Task data START

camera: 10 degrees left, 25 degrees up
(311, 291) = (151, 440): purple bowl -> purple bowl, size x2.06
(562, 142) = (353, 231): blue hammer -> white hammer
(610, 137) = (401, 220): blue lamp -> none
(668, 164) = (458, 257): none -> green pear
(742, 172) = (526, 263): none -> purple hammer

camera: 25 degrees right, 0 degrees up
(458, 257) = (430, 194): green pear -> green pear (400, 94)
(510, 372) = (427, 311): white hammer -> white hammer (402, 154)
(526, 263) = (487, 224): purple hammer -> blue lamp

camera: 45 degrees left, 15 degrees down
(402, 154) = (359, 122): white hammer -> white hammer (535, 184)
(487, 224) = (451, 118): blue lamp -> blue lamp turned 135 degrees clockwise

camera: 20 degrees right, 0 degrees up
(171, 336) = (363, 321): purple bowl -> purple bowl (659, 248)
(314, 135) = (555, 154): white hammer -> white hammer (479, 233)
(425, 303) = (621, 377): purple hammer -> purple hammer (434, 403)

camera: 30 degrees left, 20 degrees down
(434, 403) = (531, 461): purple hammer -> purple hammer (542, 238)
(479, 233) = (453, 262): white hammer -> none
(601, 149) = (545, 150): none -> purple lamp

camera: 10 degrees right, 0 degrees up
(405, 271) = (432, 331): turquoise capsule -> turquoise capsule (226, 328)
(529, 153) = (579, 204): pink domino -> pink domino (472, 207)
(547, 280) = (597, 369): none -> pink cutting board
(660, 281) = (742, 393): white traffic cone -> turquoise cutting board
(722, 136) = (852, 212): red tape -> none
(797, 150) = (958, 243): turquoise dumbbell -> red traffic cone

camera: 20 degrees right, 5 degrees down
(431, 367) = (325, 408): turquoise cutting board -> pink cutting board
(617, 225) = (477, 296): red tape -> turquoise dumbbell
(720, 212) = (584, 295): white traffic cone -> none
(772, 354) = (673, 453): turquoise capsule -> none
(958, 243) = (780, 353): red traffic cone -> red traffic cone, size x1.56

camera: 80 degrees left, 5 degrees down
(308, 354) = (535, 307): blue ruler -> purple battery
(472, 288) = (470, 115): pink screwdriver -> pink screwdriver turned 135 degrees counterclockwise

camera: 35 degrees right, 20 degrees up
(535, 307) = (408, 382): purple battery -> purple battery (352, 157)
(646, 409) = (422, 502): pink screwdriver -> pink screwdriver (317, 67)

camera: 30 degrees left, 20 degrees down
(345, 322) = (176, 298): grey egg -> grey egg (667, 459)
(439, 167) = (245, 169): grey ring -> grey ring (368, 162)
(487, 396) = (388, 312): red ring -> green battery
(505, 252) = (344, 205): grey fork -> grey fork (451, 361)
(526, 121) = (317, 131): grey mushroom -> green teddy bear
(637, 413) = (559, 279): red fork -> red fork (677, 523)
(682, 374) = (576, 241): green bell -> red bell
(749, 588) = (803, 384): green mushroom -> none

Task data END

■ Brief ■
Retype all the data verbatim.

■ Exercise response ■
camera: 10 degrees left, 25 degrees up
(311, 291) = (151, 440): purple bowl -> purple bowl, size x2.06
(562, 142) = (353, 231): blue hammer -> white hammer
(610, 137) = (401, 220): blue lamp -> none
(668, 164) = (458, 257): none -> green pear
(742, 172) = (526, 263): none -> purple hammer

camera: 25 degrees right, 0 degrees up
(458, 257) = (430, 194): green pear -> green pear (400, 94)
(510, 372) = (427, 311): white hammer -> white hammer (402, 154)
(526, 263) = (487, 224): purple hammer -> blue lamp

camera: 45 degrees left, 15 degrees down
(402, 154) = (359, 122): white hammer -> white hammer (535, 184)
(487, 224) = (451, 118): blue lamp -> blue lamp turned 135 degrees clockwise

camera: 20 degrees right, 0 degrees up
(171, 336) = (363, 321): purple bowl -> purple bowl (659, 248)
(314, 135) = (555, 154): white hammer -> white hammer (479, 233)
(425, 303) = (621, 377): purple hammer -> purple hammer (434, 403)

camera: 30 degrees left, 20 degrees down
(434, 403) = (531, 461): purple hammer -> purple hammer (542, 238)
(479, 233) = (453, 262): white hammer -> none
(601, 149) = (545, 150): none -> purple lamp

camera: 10 degrees right, 0 degrees up
(405, 271) = (432, 331): turquoise capsule -> turquoise capsule (226, 328)
(529, 153) = (579, 204): pink domino -> pink domino (472, 207)
(547, 280) = (597, 369): none -> pink cutting board
(660, 281) = (742, 393): white traffic cone -> turquoise cutting board
(722, 136) = (852, 212): red tape -> none
(797, 150) = (958, 243): turquoise dumbbell -> red traffic cone

camera: 20 degrees right, 5 degrees down
(431, 367) = (325, 408): turquoise cutting board -> pink cutting board
(617, 225) = (477, 296): red tape -> turquoise dumbbell
(720, 212) = (584, 295): white traffic cone -> none
(772, 354) = (673, 453): turquoise capsule -> none
(958, 243) = (780, 353): red traffic cone -> red traffic cone, size x1.56

camera: 80 degrees left, 5 degrees down
(308, 354) = (535, 307): blue ruler -> purple battery
(472, 288) = (470, 115): pink screwdriver -> pink screwdriver turned 135 degrees counterclockwise

camera: 35 degrees right, 20 degrees up
(535, 307) = (408, 382): purple battery -> purple battery (352, 157)
(646, 409) = (422, 502): pink screwdriver -> pink screwdriver (317, 67)

camera: 30 degrees left, 20 degrees down
(345, 322) = (176, 298): grey egg -> grey egg (667, 459)
(439, 167) = (245, 169): grey ring -> grey ring (368, 162)
(487, 396) = (388, 312): red ring -> green battery
(505, 252) = (344, 205): grey fork -> grey fork (451, 361)
(526, 121) = (317, 131): grey mushroom -> green teddy bear
(637, 413) = (559, 279): red fork -> red fork (677, 523)
(682, 374) = (576, 241): green bell -> red bell
(749, 588) = (803, 384): green mushroom -> none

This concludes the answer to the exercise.